= Task prompt =
Which lines of the records below contain the word "right"? Show each one.
»»
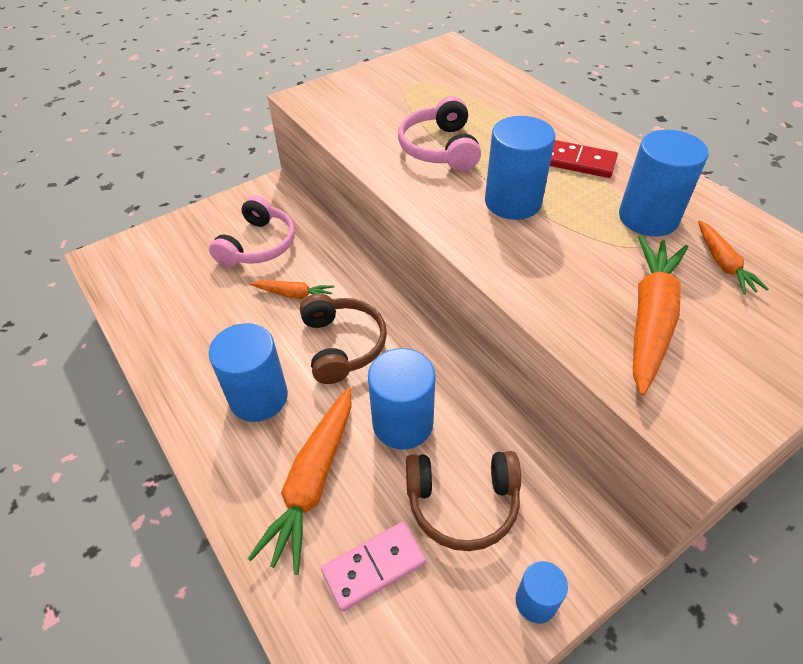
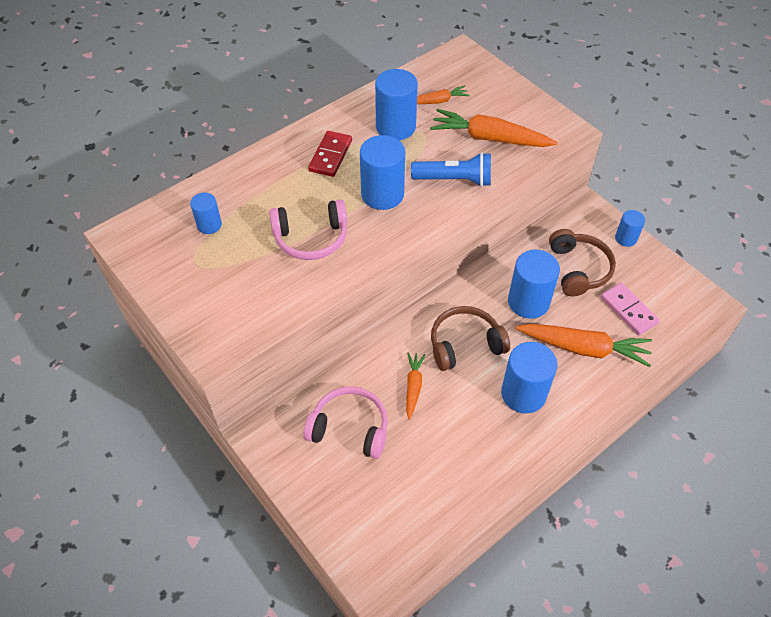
camera: 95 degrees left, 5 degrees up
none -> blue cylinder [190,193,222,234]
none -> blue flashlight [411,152,491,187]

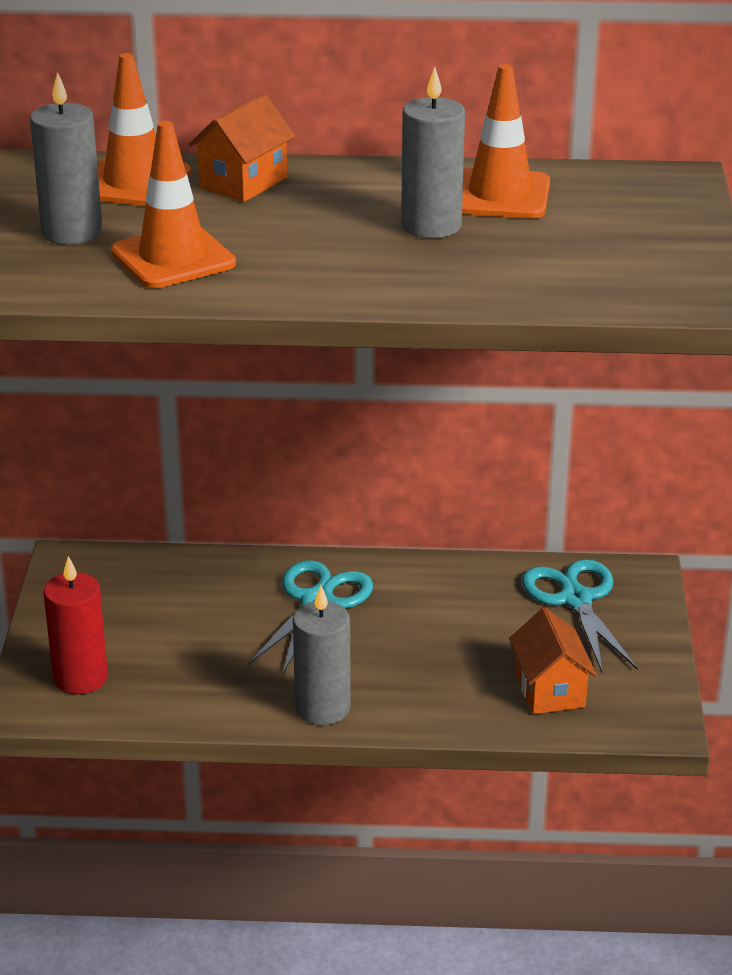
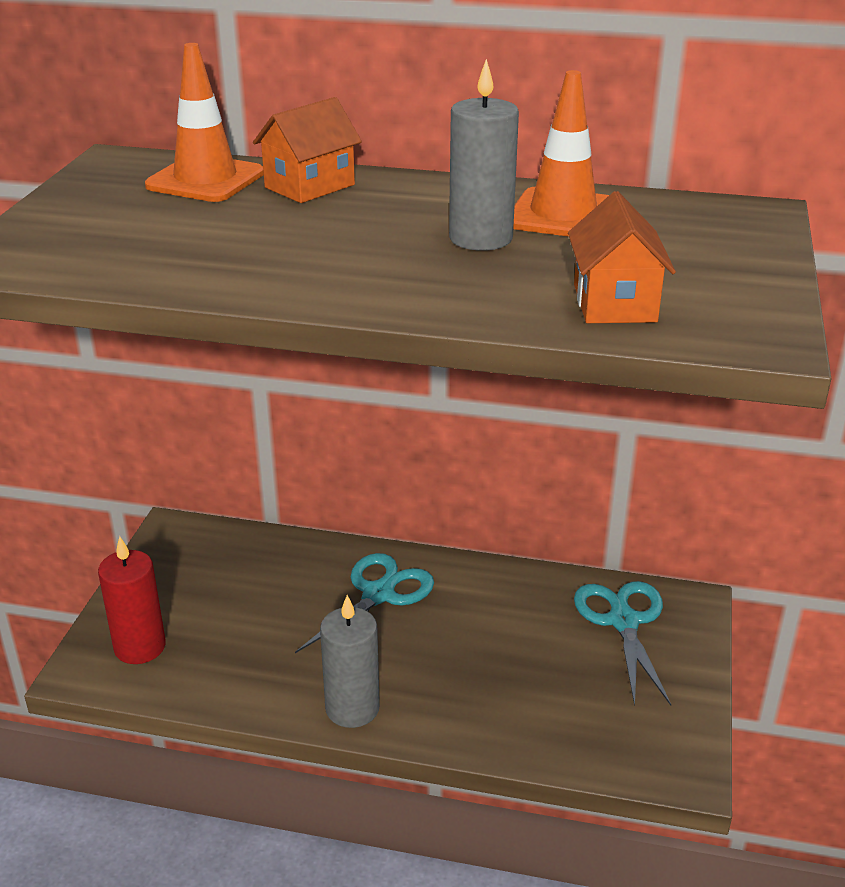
camera: 10 degrees right, 0 degrees up
grey candle [30,72,103,245] -> none
orange traffic cone [111,121,236,288] -> none
orange house [509,608,597,714] -> orange house moved to [568,191,676,323]

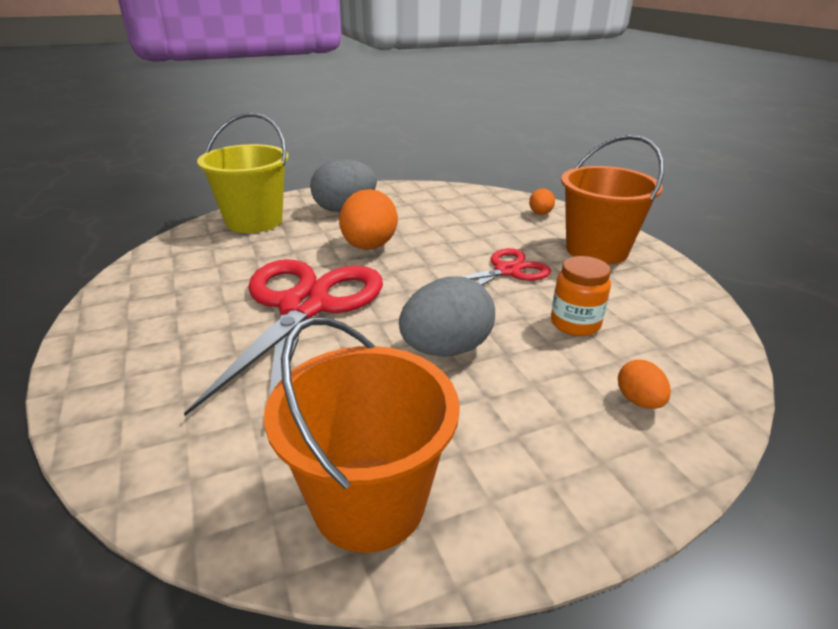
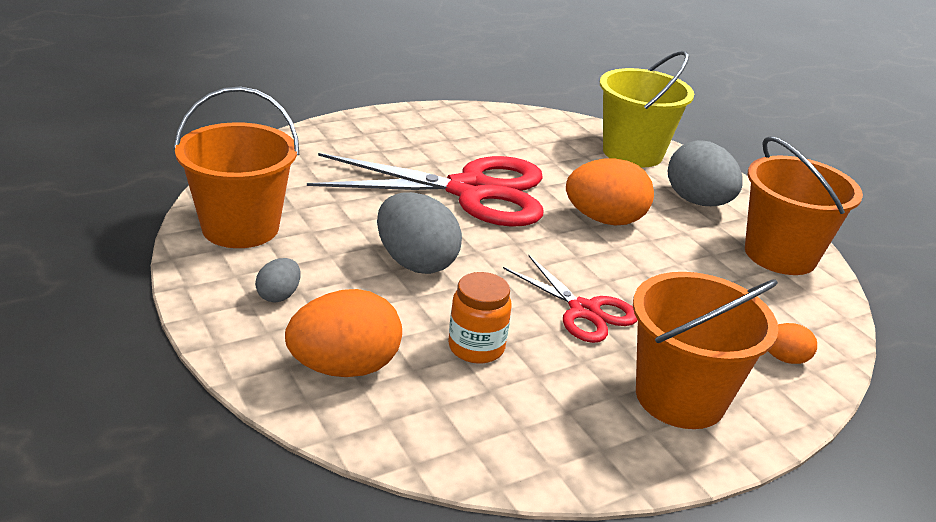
camera: 80 degrees right, 0 degrees up
orange egg [618,360,671,409] -> orange egg [285,289,402,377], size x1.98
none -> grey egg [255,258,301,302]
none -> orange bucket [745,136,863,275]

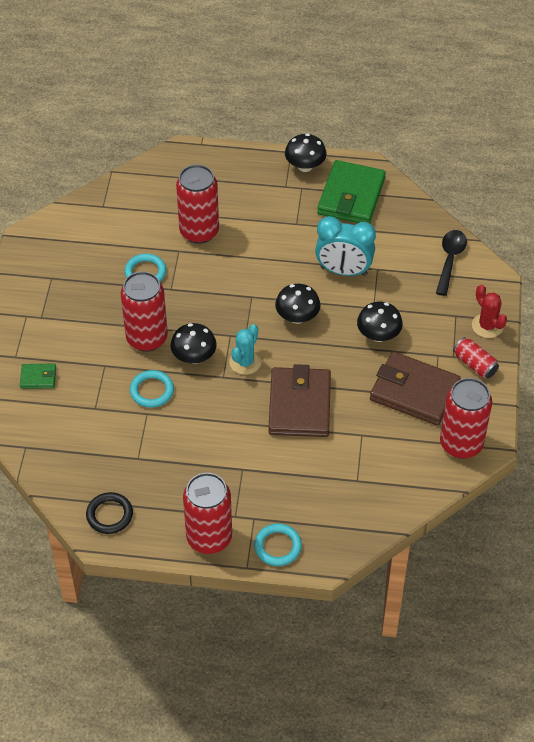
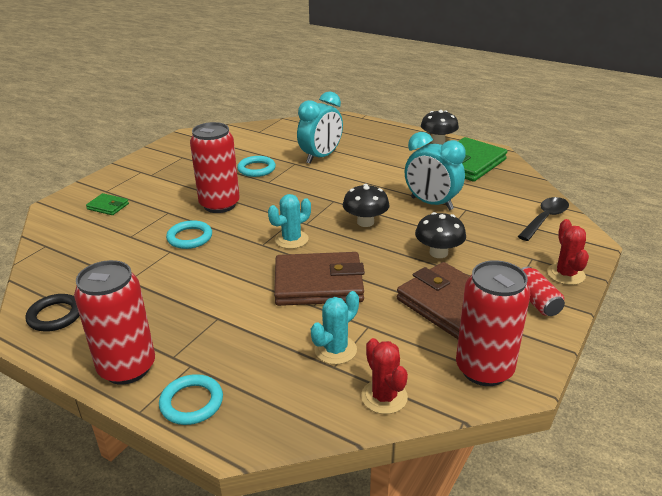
camera: 25 degrees right, 20 degrees down
black mushroom [170,323,217,364] -> none
red can [176,164,219,244] -> turquoise clock [297,91,343,164]
brown wallet [268,364,331,437] -> brown wallet turned 60 degrees clockwise [274,252,365,306]
none -> turquoise cactus [311,291,359,365]
none -> red cactus [361,338,408,414]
««
= Solution =
camera: 10 degrees right, 0 degrees up
camera: 80 degrees right, 0 degrees up
camera: 25 degrees right, 20 degrees down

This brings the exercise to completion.